**TO BE DONE**
Express every line of the material below as a Markdown table with the columns "Row" and "Material line". Number the rows in order and leave out blank lines.

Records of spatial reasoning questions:

-.-.-

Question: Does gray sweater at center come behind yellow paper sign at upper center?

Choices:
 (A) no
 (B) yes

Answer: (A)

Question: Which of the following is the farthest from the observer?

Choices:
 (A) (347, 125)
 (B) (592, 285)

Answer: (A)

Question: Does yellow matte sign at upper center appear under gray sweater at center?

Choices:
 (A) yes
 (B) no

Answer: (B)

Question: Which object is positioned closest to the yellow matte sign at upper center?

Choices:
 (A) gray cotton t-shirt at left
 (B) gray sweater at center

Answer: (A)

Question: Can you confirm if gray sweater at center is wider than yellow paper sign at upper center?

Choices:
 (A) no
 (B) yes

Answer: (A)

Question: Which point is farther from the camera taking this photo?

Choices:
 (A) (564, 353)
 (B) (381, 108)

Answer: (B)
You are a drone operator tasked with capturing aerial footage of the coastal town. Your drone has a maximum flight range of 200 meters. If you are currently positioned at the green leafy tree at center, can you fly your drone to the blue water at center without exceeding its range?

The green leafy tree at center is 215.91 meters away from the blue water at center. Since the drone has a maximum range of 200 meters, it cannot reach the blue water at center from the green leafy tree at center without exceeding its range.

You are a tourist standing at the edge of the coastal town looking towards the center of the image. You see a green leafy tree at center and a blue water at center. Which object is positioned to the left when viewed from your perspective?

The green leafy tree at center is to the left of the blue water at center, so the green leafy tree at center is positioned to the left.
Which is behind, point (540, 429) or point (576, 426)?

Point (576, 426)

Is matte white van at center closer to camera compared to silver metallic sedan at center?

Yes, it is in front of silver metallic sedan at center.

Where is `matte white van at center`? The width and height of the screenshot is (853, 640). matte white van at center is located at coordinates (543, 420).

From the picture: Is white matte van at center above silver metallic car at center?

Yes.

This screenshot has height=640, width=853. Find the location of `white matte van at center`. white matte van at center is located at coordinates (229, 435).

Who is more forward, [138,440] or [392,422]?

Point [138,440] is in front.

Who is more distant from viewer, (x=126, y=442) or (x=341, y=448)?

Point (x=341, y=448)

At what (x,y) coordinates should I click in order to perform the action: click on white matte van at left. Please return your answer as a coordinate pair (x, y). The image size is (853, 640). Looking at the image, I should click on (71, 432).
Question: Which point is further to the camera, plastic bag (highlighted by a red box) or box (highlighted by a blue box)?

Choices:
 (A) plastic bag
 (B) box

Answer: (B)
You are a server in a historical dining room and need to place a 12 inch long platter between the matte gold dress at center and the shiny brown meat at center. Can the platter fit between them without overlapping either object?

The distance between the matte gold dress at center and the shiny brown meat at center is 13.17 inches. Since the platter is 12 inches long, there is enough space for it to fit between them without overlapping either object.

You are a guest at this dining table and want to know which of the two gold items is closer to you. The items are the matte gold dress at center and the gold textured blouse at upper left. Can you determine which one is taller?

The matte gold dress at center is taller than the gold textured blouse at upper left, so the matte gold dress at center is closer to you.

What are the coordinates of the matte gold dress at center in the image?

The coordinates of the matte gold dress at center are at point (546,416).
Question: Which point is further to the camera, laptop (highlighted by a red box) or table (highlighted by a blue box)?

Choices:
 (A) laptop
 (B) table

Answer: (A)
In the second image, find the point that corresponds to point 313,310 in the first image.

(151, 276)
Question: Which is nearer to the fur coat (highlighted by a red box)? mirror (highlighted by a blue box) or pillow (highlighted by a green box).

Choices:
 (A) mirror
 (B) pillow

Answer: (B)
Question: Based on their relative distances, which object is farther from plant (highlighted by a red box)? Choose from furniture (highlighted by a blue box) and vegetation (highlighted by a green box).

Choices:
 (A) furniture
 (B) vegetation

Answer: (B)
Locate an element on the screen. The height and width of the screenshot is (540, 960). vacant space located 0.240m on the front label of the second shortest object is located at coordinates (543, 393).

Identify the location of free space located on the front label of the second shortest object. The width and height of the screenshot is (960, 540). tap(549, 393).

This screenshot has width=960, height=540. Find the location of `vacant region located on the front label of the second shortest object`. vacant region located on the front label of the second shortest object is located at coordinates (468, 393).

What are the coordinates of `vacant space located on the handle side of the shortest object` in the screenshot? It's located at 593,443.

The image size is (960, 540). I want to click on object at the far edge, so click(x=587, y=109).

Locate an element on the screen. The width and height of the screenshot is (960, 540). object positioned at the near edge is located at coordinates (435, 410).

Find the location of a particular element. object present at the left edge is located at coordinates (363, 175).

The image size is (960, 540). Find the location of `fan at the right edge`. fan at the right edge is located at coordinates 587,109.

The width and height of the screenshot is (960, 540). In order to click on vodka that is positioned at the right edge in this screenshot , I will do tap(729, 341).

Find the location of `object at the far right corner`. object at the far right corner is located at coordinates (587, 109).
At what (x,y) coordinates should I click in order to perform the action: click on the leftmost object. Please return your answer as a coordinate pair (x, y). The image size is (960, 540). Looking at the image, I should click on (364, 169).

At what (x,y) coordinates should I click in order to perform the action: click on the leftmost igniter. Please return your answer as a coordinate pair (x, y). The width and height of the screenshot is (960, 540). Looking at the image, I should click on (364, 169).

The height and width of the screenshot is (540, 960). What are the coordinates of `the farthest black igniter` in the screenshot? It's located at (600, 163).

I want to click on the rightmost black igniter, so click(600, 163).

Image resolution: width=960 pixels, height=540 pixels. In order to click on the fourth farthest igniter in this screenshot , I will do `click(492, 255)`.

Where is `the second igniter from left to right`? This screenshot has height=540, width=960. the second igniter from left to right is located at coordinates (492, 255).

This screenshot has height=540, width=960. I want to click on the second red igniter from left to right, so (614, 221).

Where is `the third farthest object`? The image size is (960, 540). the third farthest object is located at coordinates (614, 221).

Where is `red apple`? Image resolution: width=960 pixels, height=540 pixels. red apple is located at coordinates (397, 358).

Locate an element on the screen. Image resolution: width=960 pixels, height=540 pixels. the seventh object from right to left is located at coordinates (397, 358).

-.-.-

**REPLY TO THE EXERCISE**
| Row | Material line |
|---|---|
| 1 | Question: Does gray sweater at center come behind yellow paper sign at upper center? |
| 2 | Choices: |
| 3 |  (A) no |
| 4 |  (B) yes |
| 5 | Answer: (A) |
| 6 | Question: Which of the following is the farthest from the observer? |
| 7 | Choices: |
| 8 |  (A) (347, 125) |
| 9 |  (B) (592, 285) |
| 10 | Answer: (A) |
| 11 | Question: Does yellow matte sign at upper center appear under gray sweater at center? |
| 12 | Choices: |
| 13 |  (A) yes |
| 14 |  (B) no |
| 15 | Answer: (B) |
| 16 | Question: Which object is positioned closest to the yellow matte sign at upper center? |
| 17 | Choices: |
| 18 |  (A) gray cotton t-shirt at left |
| 19 |  (B) gray sweater at center |
| 20 | Answer: (A) |
| 21 | Question: Can you confirm if gray sweater at center is wider than yellow paper sign at upper center? |
| 22 | Choices: |
| 23 |  (A) no |
| 24 |  (B) yes |
| 25 | Answer: (A) |
| 26 | Question: Which point is farther from the camera taking this photo? |
| 27 | Choices: |
| 28 |  (A) (564, 353) |
| 29 |  (B) (381, 108) |
| 30 | Answer: (B) |
| 31 | You are a drone operator tasked with capturing aerial footage of the coastal town. Your drone has a maximum flight range of 200 meters. If you are currently positioned at the green leafy tree at center, can you fly your drone to the blue water at center without exceeding its range? |
| 32 | The green leafy tree at center is 215.91 meters away from the blue water at center. Since the drone has a maximum range of 200 meters, it cannot reach the blue water at center from the green leafy tree at center without exceeding its range. |
| 33 | You are a tourist standing at the edge of the coastal town looking towards the center of the image. You see a green leafy tree at center and a blue water at center. Which object is positioned to the left when viewed from your perspective? |
| 34 | The green leafy tree at center is to the left of the blue water at center, so the green leafy tree at center is positioned to the left. |
| 35 | Which is behind, point (540, 429) or point (576, 426)? |
| 36 | Point (576, 426) |
| 37 | Is matte white van at center closer to camera compared to silver metallic sedan at center? |
| 38 | Yes, it is in front of silver metallic sedan at center. |
| 39 | Where is `matte white van at center`? The width and height of the screenshot is (853, 640). matte white van at center is located at coordinates (543, 420). |
| 40 | From the picture: Is white matte van at center above silver metallic car at center? |
| 41 | Yes. |
| 42 | This screenshot has height=640, width=853. Find the location of `white matte van at center`. white matte van at center is located at coordinates (229, 435). |
| 43 | Who is more forward, [138,440] or [392,422]? |
| 44 | Point [138,440] is in front. |
| 45 | Who is more distant from viewer, (x=126, y=442) or (x=341, y=448)? |
| 46 | Point (x=341, y=448) |
| 47 | At what (x,y) coordinates should I click in order to perform the action: click on white matte van at left. Please return your answer as a coordinate pair (x, y). The image size is (853, 640). Looking at the image, I should click on (71, 432). |
| 48 | Question: Which point is further to the camera, plastic bag (highlighted by a red box) or box (highlighted by a blue box)? |
| 49 | Choices: |
| 50 |  (A) plastic bag |
| 51 |  (B) box |
| 52 | Answer: (B) |
| 53 | You are a server in a historical dining room and need to place a 12 inch long platter between the matte gold dress at center and the shiny brown meat at center. Can the platter fit between them without overlapping either object? |
| 54 | The distance between the matte gold dress at center and the shiny brown meat at center is 13.17 inches. Since the platter is 12 inches long, there is enough space for it to fit between them without overlapping either object. |
| 55 | You are a guest at this dining table and want to know which of the two gold items is closer to you. The items are the matte gold dress at center and the gold textured blouse at upper left. Can you determine which one is taller? |
| 56 | The matte gold dress at center is taller than the gold textured blouse at upper left, so the matte gold dress at center is closer to you. |
| 57 | What are the coordinates of the matte gold dress at center in the image? |
| 58 | The coordinates of the matte gold dress at center are at point (546,416). |
| 59 | Question: Which point is further to the camera, laptop (highlighted by a red box) or table (highlighted by a blue box)? |
| 60 | Choices: |
| 61 |  (A) laptop |
| 62 |  (B) table |
| 63 | Answer: (A) |
| 64 | In the second image, find the point that corresponds to point 313,310 in the first image. |
| 65 | (151, 276) |
| 66 | Question: Which is nearer to the fur coat (highlighted by a red box)? mirror (highlighted by a blue box) or pillow (highlighted by a green box). |
| 67 | Choices: |
| 68 |  (A) mirror |
| 69 |  (B) pillow |
| 70 | Answer: (B) |
| 71 | Question: Based on their relative distances, which object is farther from plant (highlighted by a red box)? Choose from furniture (highlighted by a blue box) and vegetation (highlighted by a green box). |
| 72 | Choices: |
| 73 |  (A) furniture |
| 74 |  (B) vegetation |
| 75 | Answer: (B) |
| 76 | Locate an element on the screen. The height and width of the screenshot is (540, 960). vacant space located 0.240m on the front label of the second shortest object is located at coordinates (543, 393). |
| 77 | Identify the location of free space located on the front label of the second shortest object. The width and height of the screenshot is (960, 540). tap(549, 393). |
| 78 | This screenshot has width=960, height=540. Find the location of `vacant region located on the front label of the second shortest object`. vacant region located on the front label of the second shortest object is located at coordinates (468, 393). |
| 79 | What are the coordinates of `vacant space located on the handle side of the shortest object` in the screenshot? It's located at 593,443. |
| 80 | The image size is (960, 540). I want to click on object at the far edge, so click(x=587, y=109). |
| 81 | Locate an element on the screen. The width and height of the screenshot is (960, 540). object positioned at the near edge is located at coordinates (435, 410). |
| 82 | Find the location of a particular element. object present at the left edge is located at coordinates (363, 175). |
| 83 | The image size is (960, 540). Find the location of `fan at the right edge`. fan at the right edge is located at coordinates 587,109. |
| 84 | The width and height of the screenshot is (960, 540). In order to click on vodka that is positioned at the right edge in this screenshot , I will do tap(729, 341). |
| 85 | Find the location of `object at the far right corner`. object at the far right corner is located at coordinates (587, 109). |
| 86 | At what (x,y) coordinates should I click in order to perform the action: click on the leftmost object. Please return your answer as a coordinate pair (x, y). The image size is (960, 540). Looking at the image, I should click on (364, 169). |
| 87 | At what (x,y) coordinates should I click in order to perform the action: click on the leftmost igniter. Please return your answer as a coordinate pair (x, y). The width and height of the screenshot is (960, 540). Looking at the image, I should click on (364, 169). |
| 88 | The height and width of the screenshot is (540, 960). What are the coordinates of `the farthest black igniter` in the screenshot? It's located at (600, 163). |
| 89 | I want to click on the rightmost black igniter, so click(600, 163). |
| 90 | Image resolution: width=960 pixels, height=540 pixels. In order to click on the fourth farthest igniter in this screenshot , I will do `click(492, 255)`. |
| 91 | Where is `the second igniter from left to right`? This screenshot has height=540, width=960. the second igniter from left to right is located at coordinates (492, 255). |
| 92 | This screenshot has height=540, width=960. I want to click on the second red igniter from left to right, so (614, 221). |
| 93 | Where is `the third farthest object`? The image size is (960, 540). the third farthest object is located at coordinates (614, 221). |
| 94 | Where is `red apple`? Image resolution: width=960 pixels, height=540 pixels. red apple is located at coordinates (397, 358). |
| 95 | Locate an element on the screen. Image resolution: width=960 pixels, height=540 pixels. the seventh object from right to left is located at coordinates (397, 358). |